Estratti da un dataset di ragionamento spaziale:
################
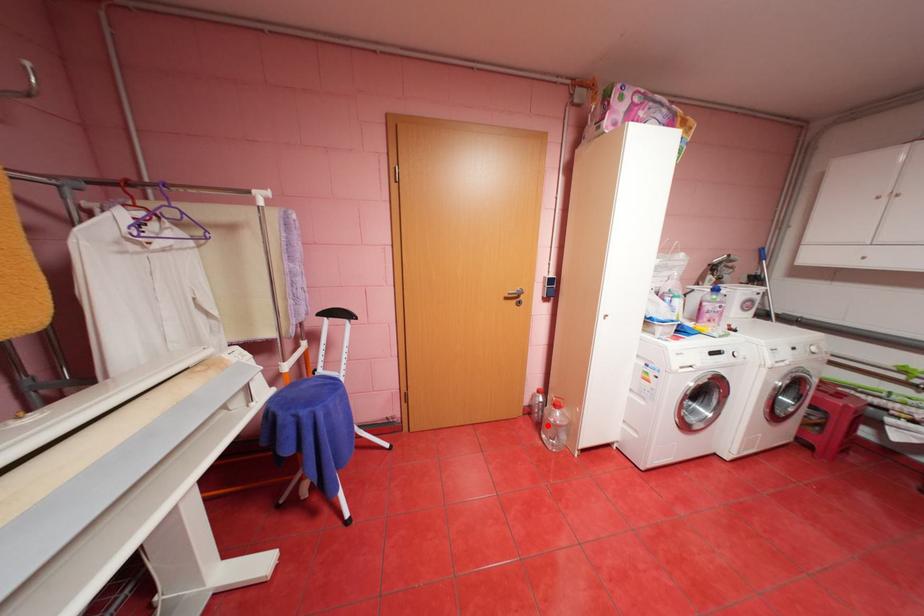
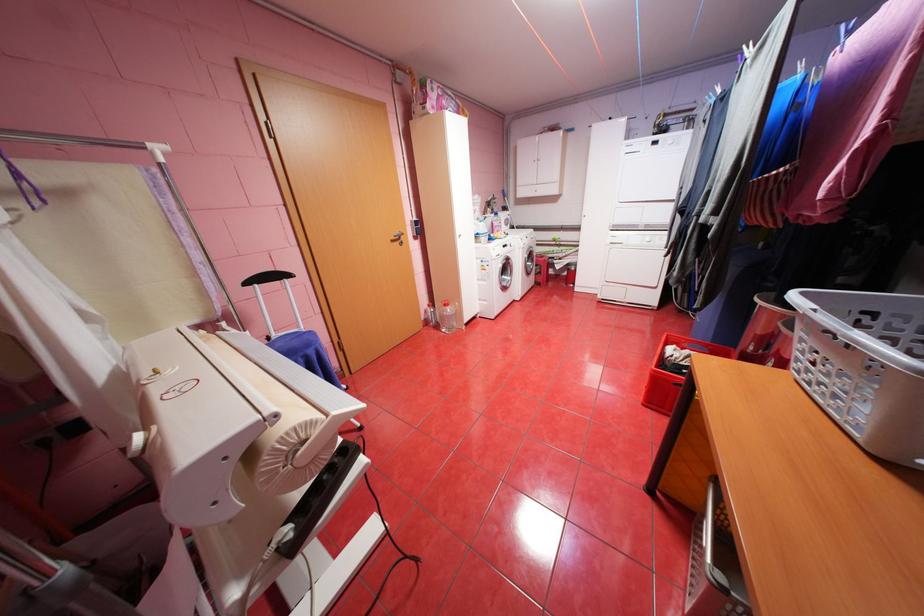
Question: I am providing you with two images of the same scene from different viewpoints. In image1, a red point is highlighted. Considering the same 3D point in image2, which of the following is correct?

Choices:
 (A) It is closer
 (B) It is farther

Answer: (B)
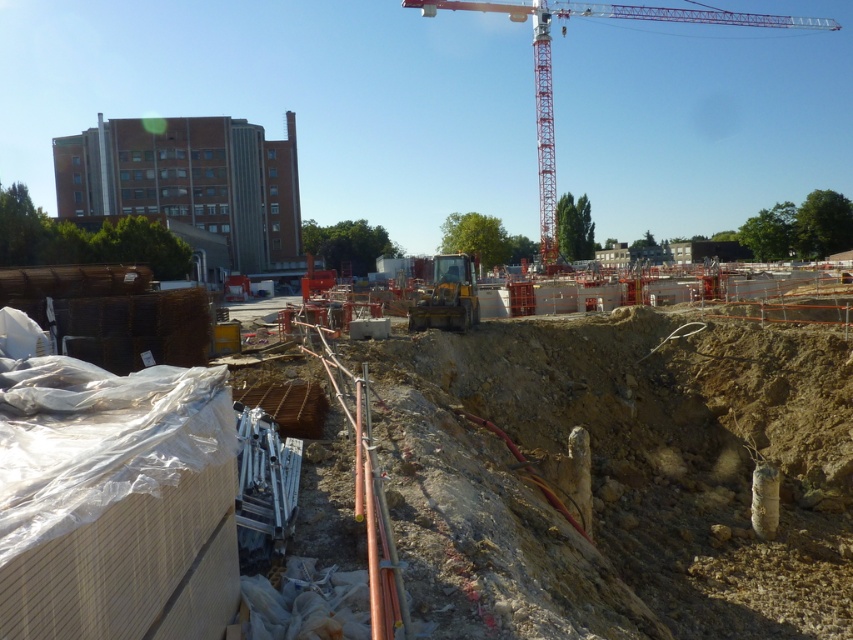
You are a construction worker who needs to move a heavy tool from the brown dirt at center to the red metallic crane at upper center. Which direction should you move the tool to reach the crane?

The brown dirt at center is to the left of the red metallic crane at upper center, so you should move the tool to the right to reach the crane.

You are a construction worker who needs to place a 2.5 meter tall safety sign. The sign must be placed where it can be seen above the brown dirt at center. Is the red metallic crane at upper center tall enough to support the sign so it can be seen over the dirt?

The red metallic crane at upper center is taller than the brown dirt at center. Since the crane is taller, placing the 2.5 meter tall safety sign on it would allow it to be visible above the brown dirt at center.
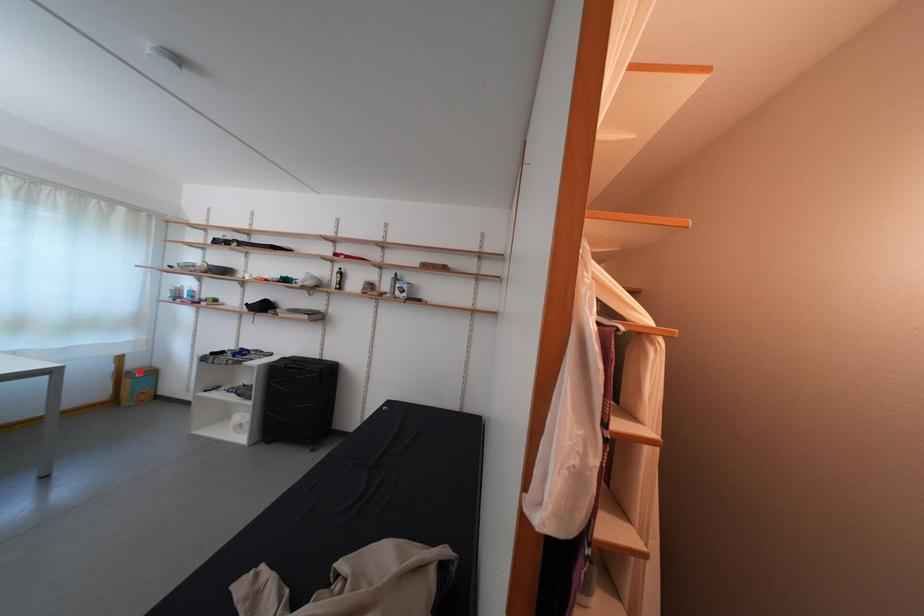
################
Conta quante righe dell'elenco qui sopra contengono la stringa "move". Scrivi solo il numero.

2